• **Data excerpt**
+++
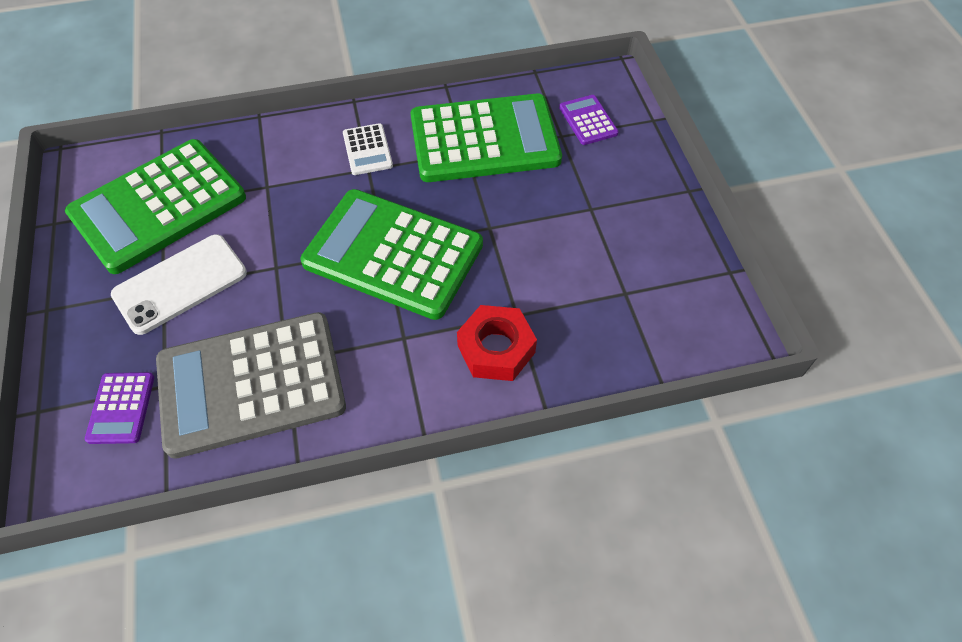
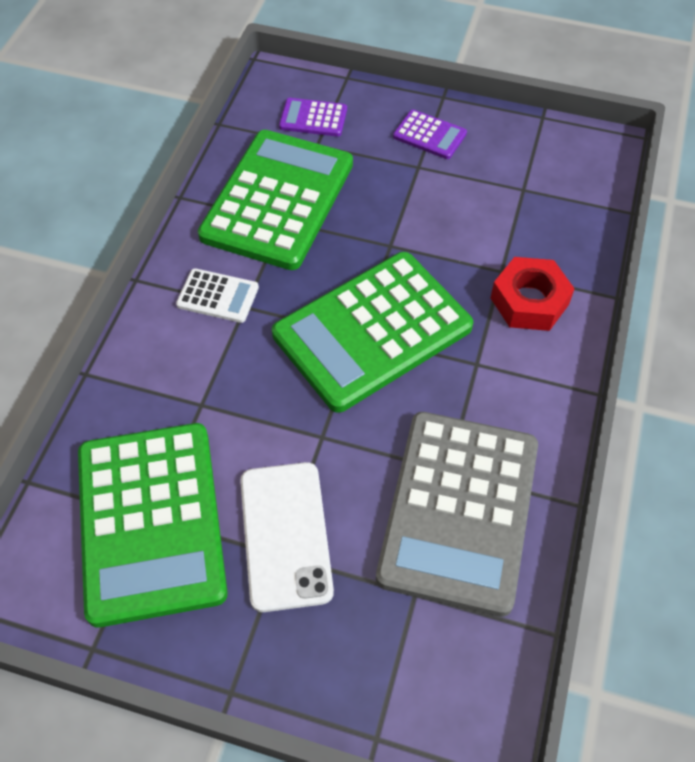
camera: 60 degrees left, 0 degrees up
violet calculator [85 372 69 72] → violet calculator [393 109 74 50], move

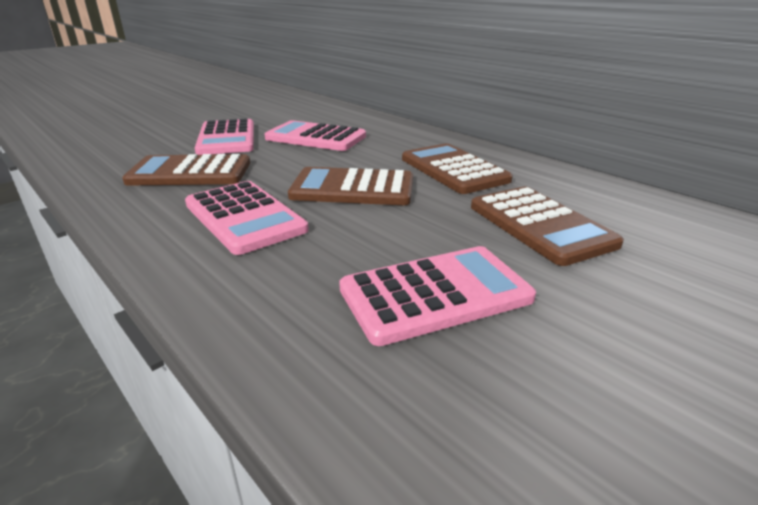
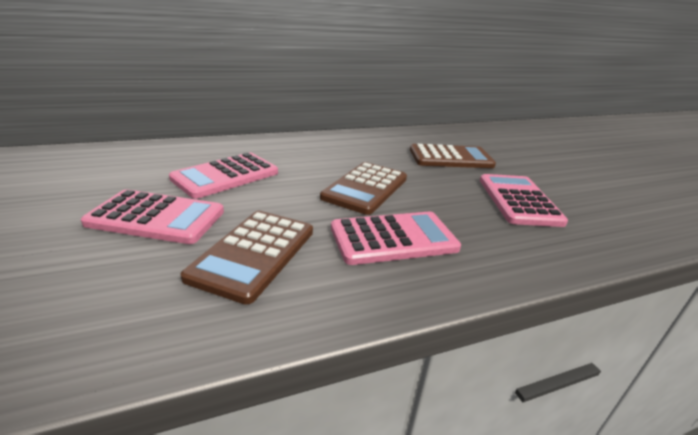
camera: 70 degrees left, 0 degrees up
brown calculator [402 143 111 51] → -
+++
• **The task**
Find the lines above with the word "camera". Copy them out.

• **Your response**
camera: 60 degrees left, 0 degrees up
camera: 70 degrees left, 0 degrees up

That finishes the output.